→ **Exercise instructions**:
Leaving out the images, please reproduce each line below exactly.

→ **Information supplied**:

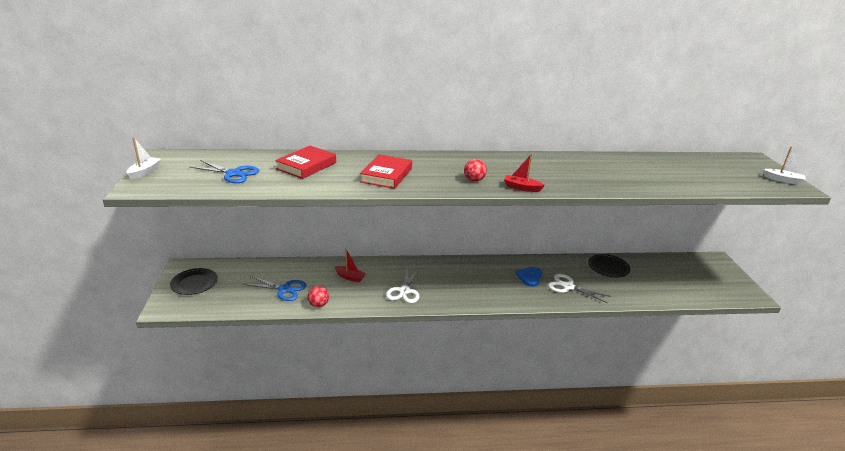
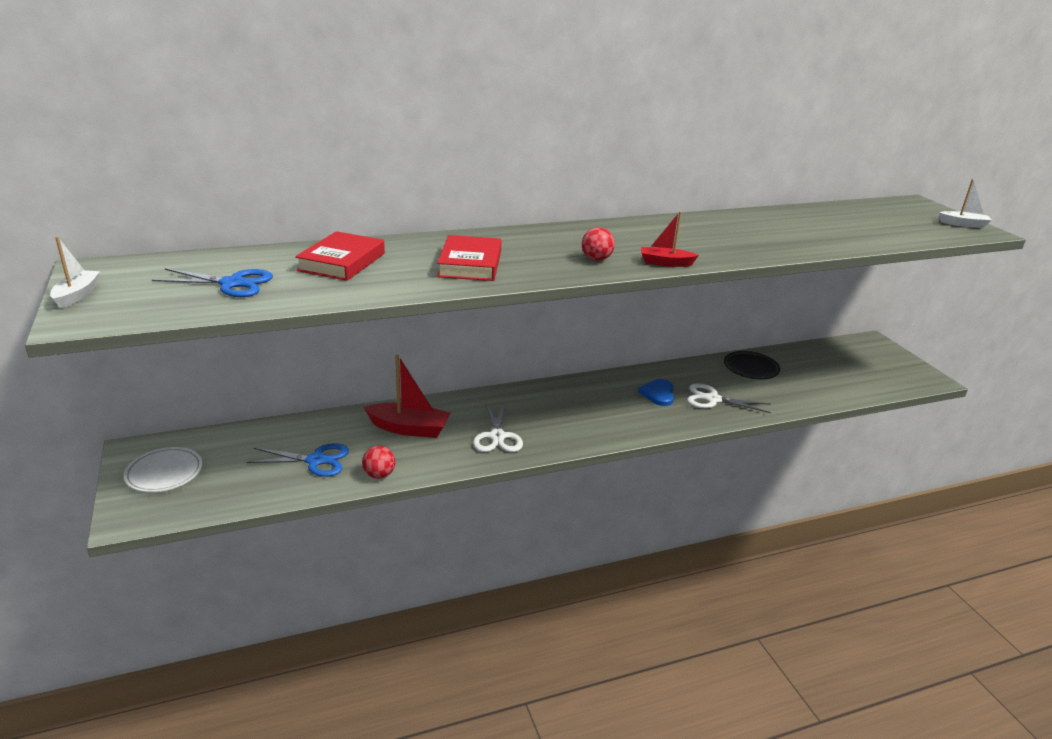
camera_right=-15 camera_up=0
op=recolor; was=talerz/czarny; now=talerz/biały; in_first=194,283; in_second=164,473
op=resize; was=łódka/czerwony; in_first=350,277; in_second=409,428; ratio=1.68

→ **Task answer**:
camera_right=-15 camera_up=0
op=recolor; was=talerz/czarny; now=talerz/biały; in_first=194,283; in_second=164,473
op=resize; was=łódka/czerwony; in_first=350,277; in_second=409,428; ratio=1.68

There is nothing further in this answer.